++++ Data extract

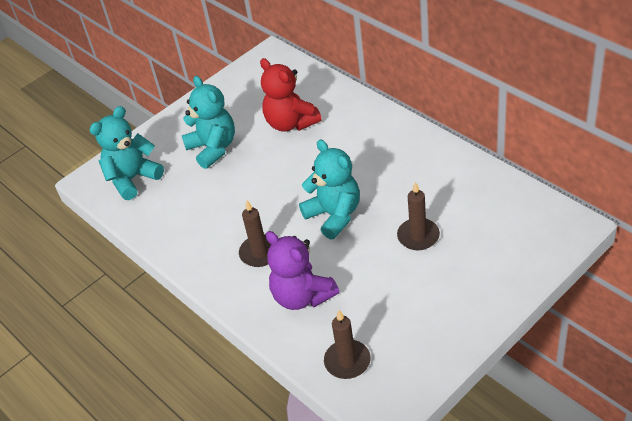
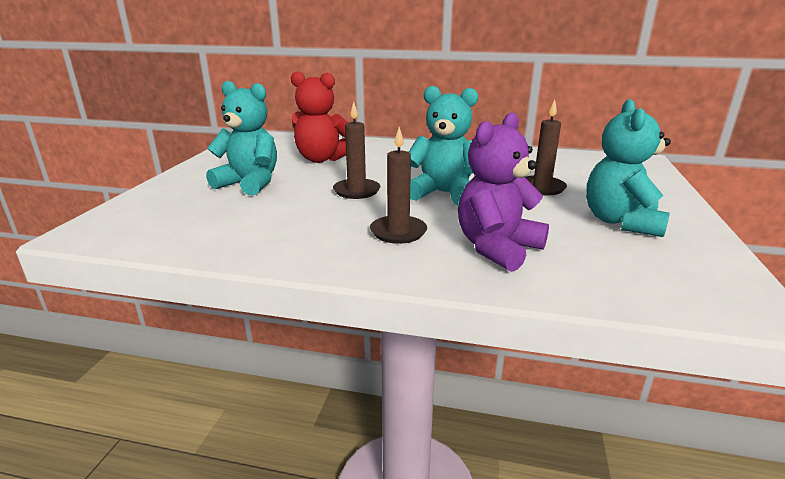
camera: 40 degrees left, 20 degrees down
(133, 178) = (155, 219): turquoise teddy bear -> turquoise teddy bear (621, 222)
(302, 296) = (497, 248): purple teddy bear -> purple teddy bear turned 120 degrees clockwise
(347, 361) = (635, 281): brown candle -> brown candle (356, 191)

++++++++

Output all the material above exactly once more, leaving every picture out.

camera: 40 degrees left, 20 degrees down
(133, 178) = (155, 219): turquoise teddy bear -> turquoise teddy bear (621, 222)
(302, 296) = (497, 248): purple teddy bear -> purple teddy bear turned 120 degrees clockwise
(347, 361) = (635, 281): brown candle -> brown candle (356, 191)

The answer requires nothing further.